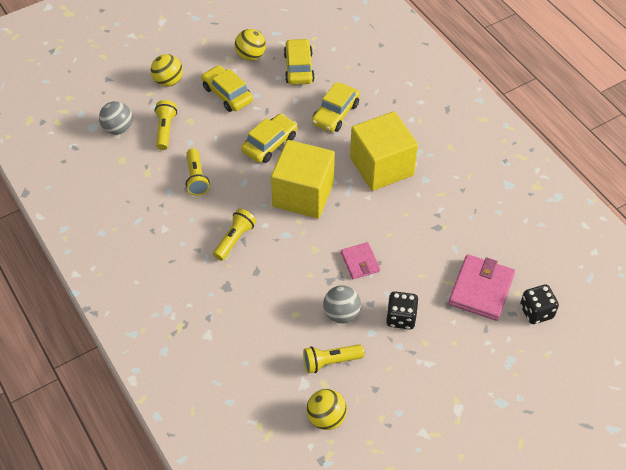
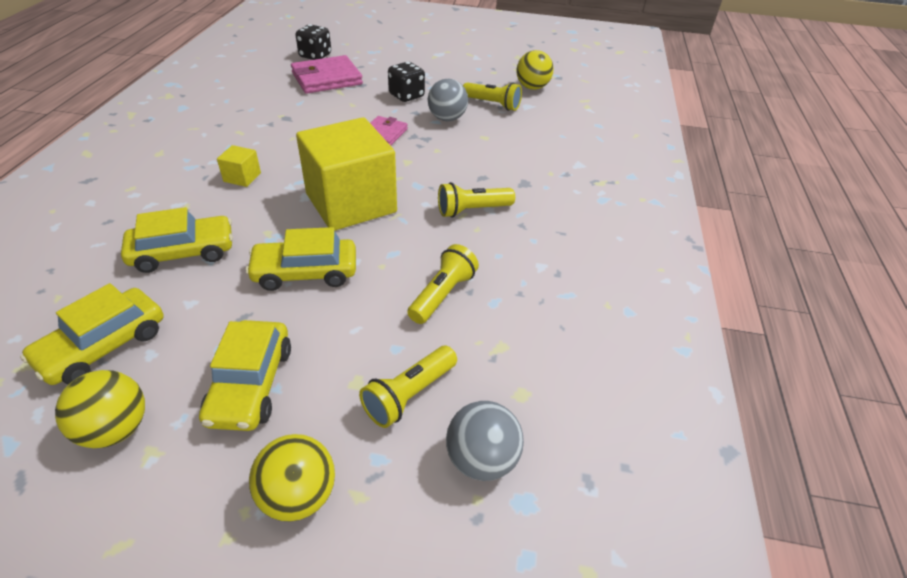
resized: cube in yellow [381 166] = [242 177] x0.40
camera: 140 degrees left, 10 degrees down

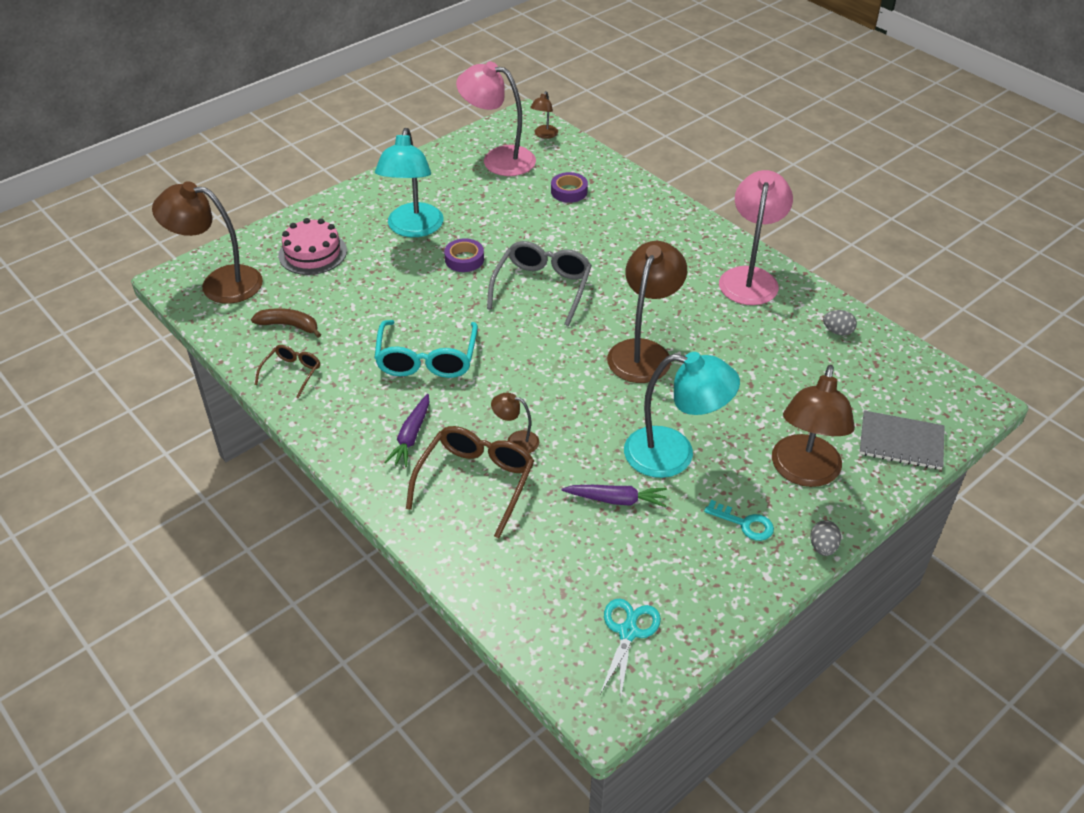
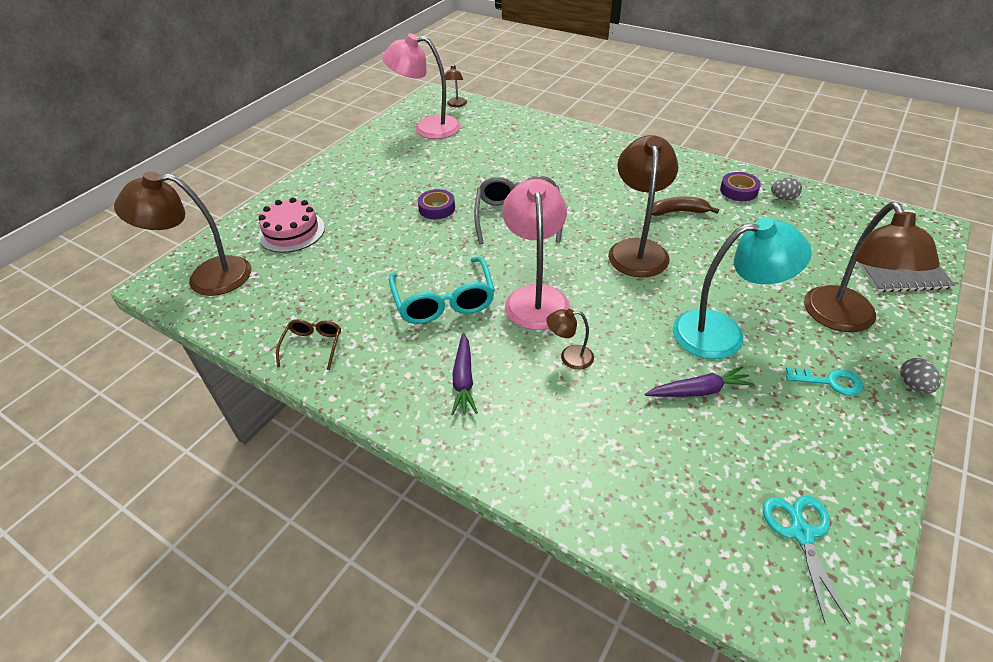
removed: lamp in turquoise [413 228]; glasses in brown [476 482]
moved: lamp in pink [750 278] to [535 297]; tape in purple [569 191] to [738 191]; banana in brown [289 325] to [678 212]
camera: 15 degrees left, 0 degrees up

========

● **EXERCISE GOAL**: Leave the pictures out and return the rest of the listing exactly.

● **RESPONSE**:
resized: cube in yellow [381 166] = [242 177] x0.40
camera: 140 degrees left, 10 degrees down

removed: lamp in turquoise [413 228]; glasses in brown [476 482]
moved: lamp in pink [750 278] to [535 297]; tape in purple [569 191] to [738 191]; banana in brown [289 325] to [678 212]
camera: 15 degrees left, 0 degrees up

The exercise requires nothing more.